The exercise »
Please extract every line of the data below verbatim, keeping the original order.

Records for this task »
########################################

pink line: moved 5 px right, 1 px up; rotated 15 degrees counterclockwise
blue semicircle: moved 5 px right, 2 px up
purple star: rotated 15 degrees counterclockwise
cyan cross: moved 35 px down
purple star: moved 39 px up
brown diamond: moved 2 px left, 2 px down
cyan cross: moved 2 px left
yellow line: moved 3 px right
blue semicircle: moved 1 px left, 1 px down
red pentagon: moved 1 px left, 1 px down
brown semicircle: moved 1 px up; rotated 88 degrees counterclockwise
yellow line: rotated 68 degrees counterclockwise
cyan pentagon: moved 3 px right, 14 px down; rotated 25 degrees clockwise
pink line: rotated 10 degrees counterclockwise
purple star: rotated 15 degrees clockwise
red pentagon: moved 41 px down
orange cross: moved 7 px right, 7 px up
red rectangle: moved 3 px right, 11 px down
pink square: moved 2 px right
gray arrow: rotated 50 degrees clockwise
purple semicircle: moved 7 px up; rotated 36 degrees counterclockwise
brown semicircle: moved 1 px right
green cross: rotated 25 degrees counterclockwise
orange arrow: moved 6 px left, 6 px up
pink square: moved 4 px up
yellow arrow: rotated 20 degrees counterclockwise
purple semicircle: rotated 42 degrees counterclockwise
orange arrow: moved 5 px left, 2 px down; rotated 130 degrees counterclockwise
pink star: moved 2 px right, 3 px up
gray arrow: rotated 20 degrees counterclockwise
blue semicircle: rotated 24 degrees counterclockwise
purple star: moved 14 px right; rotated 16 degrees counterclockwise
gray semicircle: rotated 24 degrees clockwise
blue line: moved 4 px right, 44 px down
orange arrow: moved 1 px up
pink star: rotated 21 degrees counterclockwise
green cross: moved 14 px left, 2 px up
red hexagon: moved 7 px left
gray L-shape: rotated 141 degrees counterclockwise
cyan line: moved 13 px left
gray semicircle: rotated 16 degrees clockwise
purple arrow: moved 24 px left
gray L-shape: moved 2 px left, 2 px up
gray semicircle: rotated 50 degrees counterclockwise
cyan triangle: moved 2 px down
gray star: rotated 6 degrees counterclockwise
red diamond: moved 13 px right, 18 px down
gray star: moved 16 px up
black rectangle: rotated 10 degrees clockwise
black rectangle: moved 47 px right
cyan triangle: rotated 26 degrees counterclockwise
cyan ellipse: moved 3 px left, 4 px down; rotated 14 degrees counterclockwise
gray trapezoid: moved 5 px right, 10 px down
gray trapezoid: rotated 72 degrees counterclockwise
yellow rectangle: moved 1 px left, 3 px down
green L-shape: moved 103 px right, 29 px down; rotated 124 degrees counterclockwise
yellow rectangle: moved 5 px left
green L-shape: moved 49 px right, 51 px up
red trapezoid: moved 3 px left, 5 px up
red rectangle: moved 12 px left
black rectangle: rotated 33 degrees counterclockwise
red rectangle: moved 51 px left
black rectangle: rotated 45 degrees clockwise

########################################

Response to this task »
pink line: moved 5 px right, 1 px up; rotated 15 degrees counterclockwise
blue semicircle: moved 5 px right, 2 px up
purple star: rotated 15 degrees counterclockwise
cyan cross: moved 35 px down
purple star: moved 39 px up
brown diamond: moved 2 px left, 2 px down
cyan cross: moved 2 px left
yellow line: moved 3 px right
blue semicircle: moved 1 px left, 1 px down
red pentagon: moved 1 px left, 1 px down
brown semicircle: moved 1 px up; rotated 88 degrees counterclockwise
yellow line: rotated 68 degrees counterclockwise
cyan pentagon: moved 3 px right, 14 px down; rotated 25 degrees clockwise
pink line: rotated 10 degrees counterclockwise
purple star: rotated 15 degrees clockwise
red pentagon: moved 41 px down
orange cross: moved 7 px right, 7 px up
red rectangle: moved 3 px right, 11 px down
pink square: moved 2 px right
gray arrow: rotated 50 degrees clockwise
purple semicircle: moved 7 px up; rotated 36 degrees counterclockwise
brown semicircle: moved 1 px right
green cross: rotated 25 degrees counterclockwise
orange arrow: moved 6 px left, 6 px up
pink square: moved 4 px up
yellow arrow: rotated 20 degrees counterclockwise
purple semicircle: rotated 42 degrees counterclockwise
orange arrow: moved 5 px left, 2 px down; rotated 130 degrees counterclockwise
pink star: moved 2 px right, 3 px up
gray arrow: rotated 20 degrees counterclockwise
blue semicircle: rotated 24 degrees counterclockwise
purple star: moved 14 px right; rotated 16 degrees counterclockwise
gray semicircle: rotated 24 degrees clockwise
blue line: moved 4 px right, 44 px down
orange arrow: moved 1 px up
pink star: rotated 21 degrees counterclockwise
green cross: moved 14 px left, 2 px up
red hexagon: moved 7 px left
gray L-shape: rotated 141 degrees counterclockwise
cyan line: moved 13 px left
gray semicircle: rotated 16 degrees clockwise
purple arrow: moved 24 px left
gray L-shape: moved 2 px left, 2 px up
gray semicircle: rotated 50 degrees counterclockwise
cyan triangle: moved 2 px down
gray star: rotated 6 degrees counterclockwise
red diamond: moved 13 px right, 18 px down
gray star: moved 16 px up
black rectangle: rotated 10 degrees clockwise
black rectangle: moved 47 px right
cyan triangle: rotated 26 degrees counterclockwise
cyan ellipse: moved 3 px left, 4 px down; rotated 14 degrees counterclockwise
gray trapezoid: moved 5 px right, 10 px down
gray trapezoid: rotated 72 degrees counterclockwise
yellow rectangle: moved 1 px left, 3 px down
green L-shape: moved 103 px right, 29 px down; rotated 124 degrees counterclockwise
yellow rectangle: moved 5 px left
green L-shape: moved 49 px right, 51 px up
red trapezoid: moved 3 px left, 5 px up
red rectangle: moved 12 px left
black rectangle: rotated 33 degrees counterclockwise
red rectangle: moved 51 px left
black rectangle: rotated 45 degrees clockwise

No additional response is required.